**TASK GOAL:**
Gather all lines in the entries that include the word "right".

**DATA RECORDS:**
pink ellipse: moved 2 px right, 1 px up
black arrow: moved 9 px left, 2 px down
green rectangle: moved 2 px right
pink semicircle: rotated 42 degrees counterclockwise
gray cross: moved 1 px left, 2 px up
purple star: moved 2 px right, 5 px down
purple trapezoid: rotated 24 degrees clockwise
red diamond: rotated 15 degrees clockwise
* * *
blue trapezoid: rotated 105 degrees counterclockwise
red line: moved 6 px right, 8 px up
==
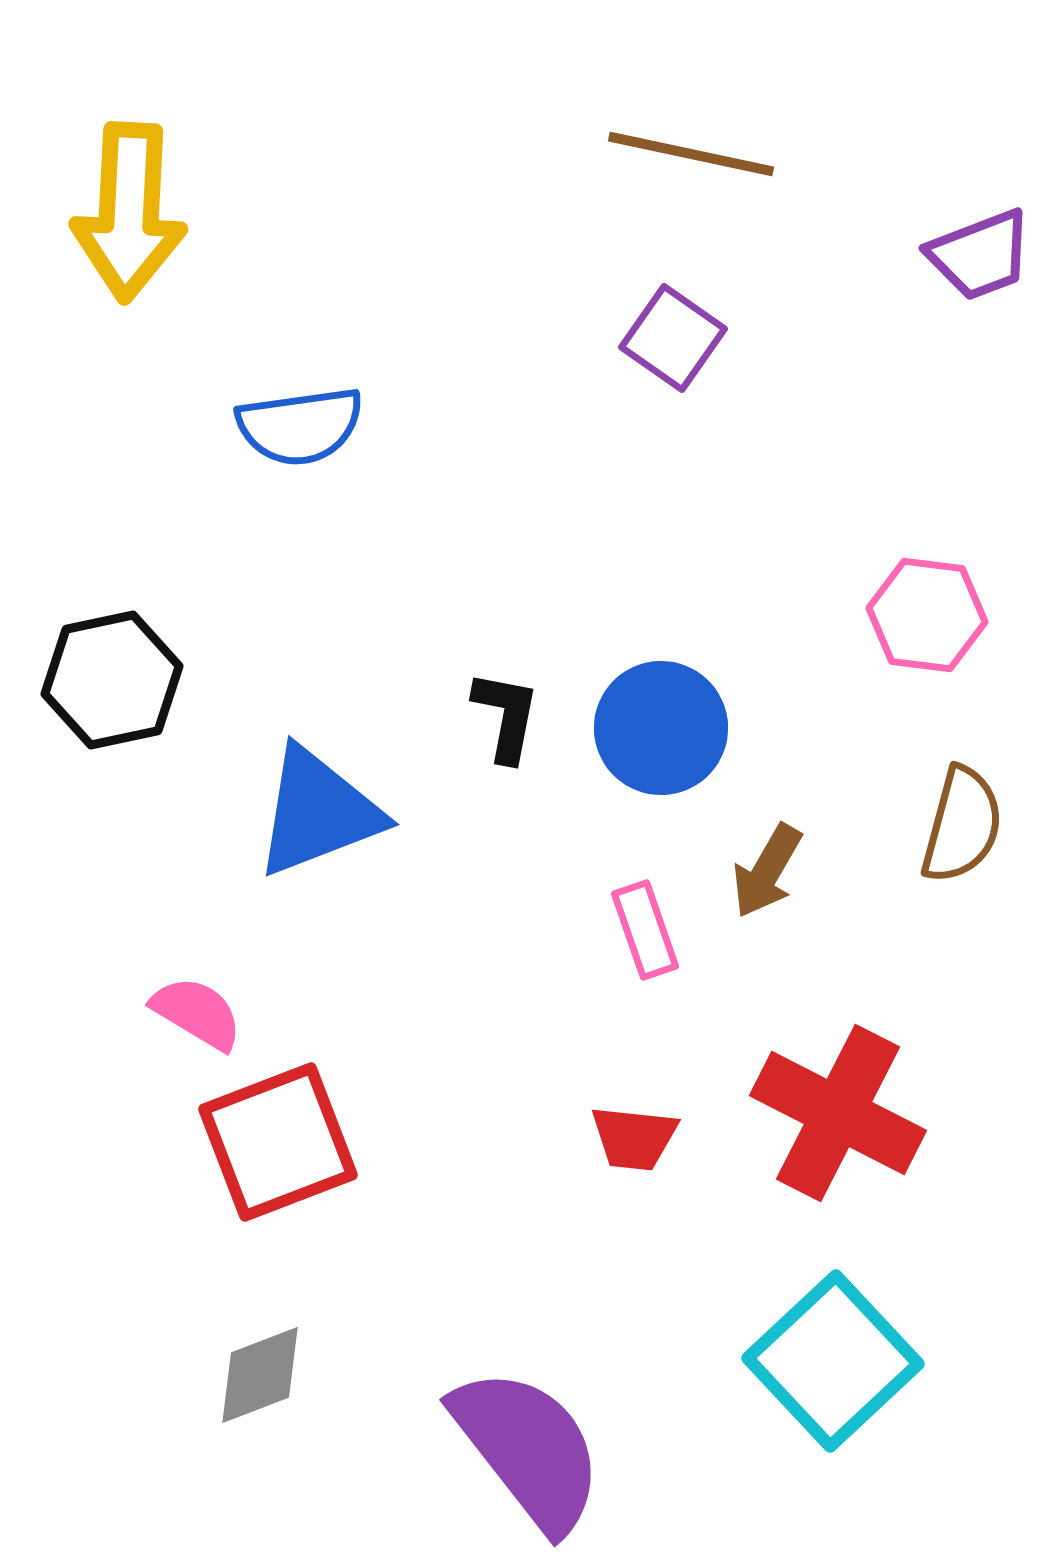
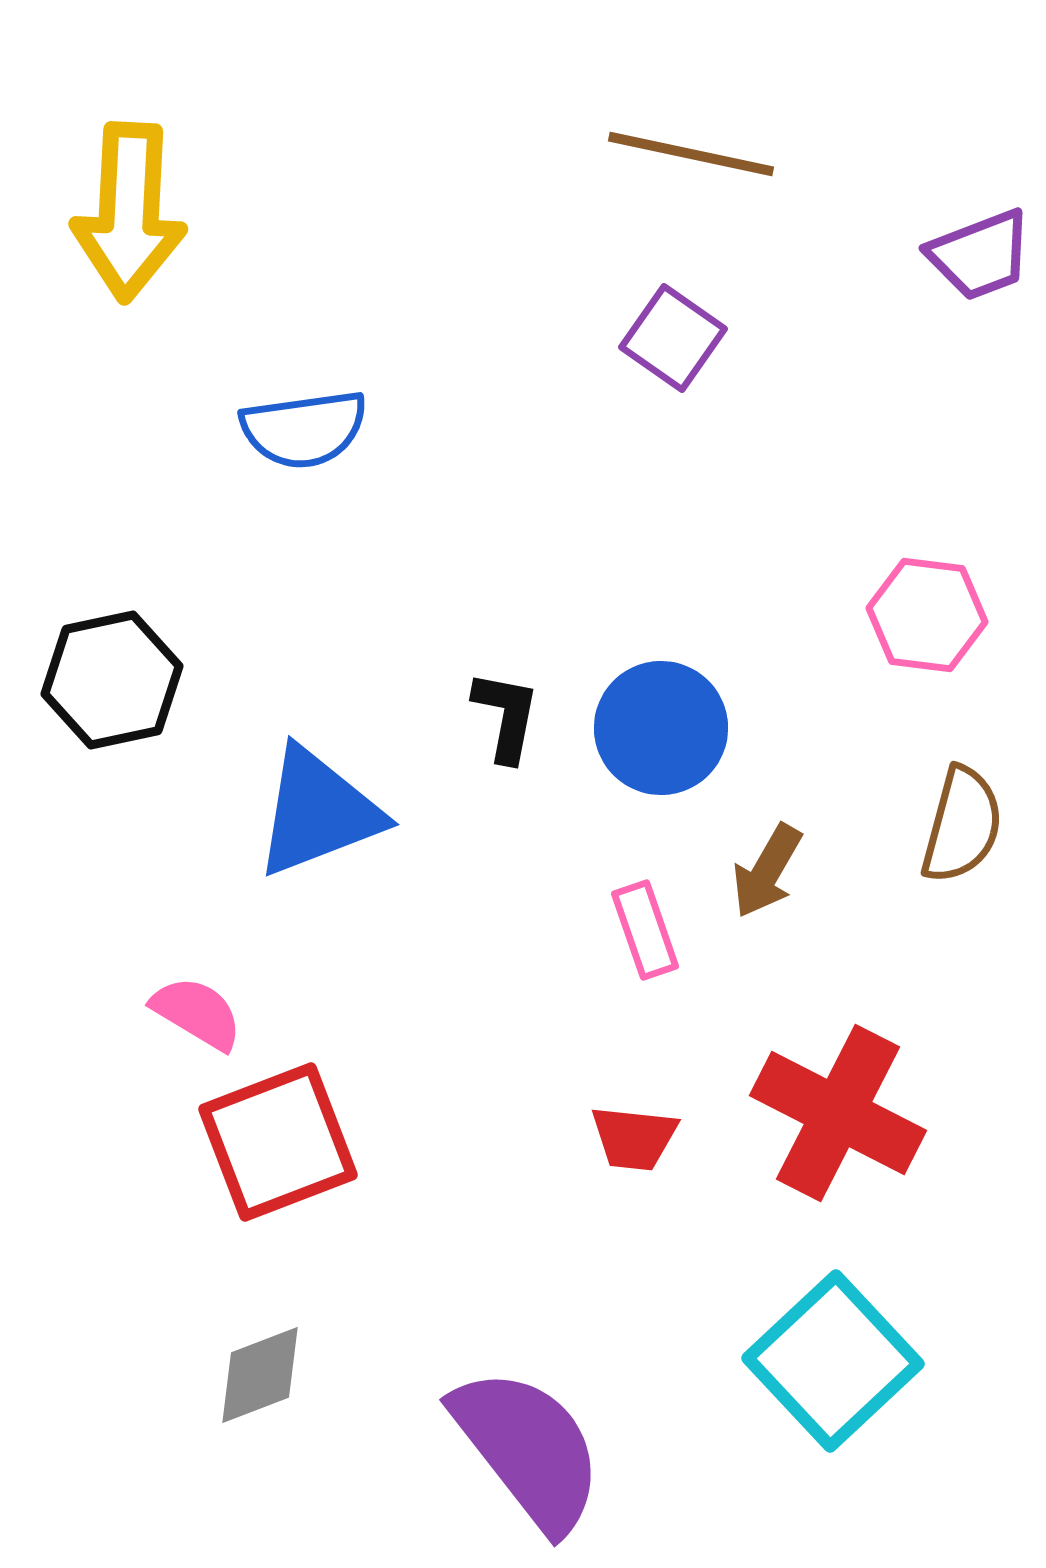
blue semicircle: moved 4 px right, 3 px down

**THE COMPLETED TASK:**
pink ellipse: moved 2 px right, 1 px up
green rectangle: moved 2 px right
purple star: moved 2 px right, 5 px down
red line: moved 6 px right, 8 px up
blue semicircle: moved 4 px right, 3 px down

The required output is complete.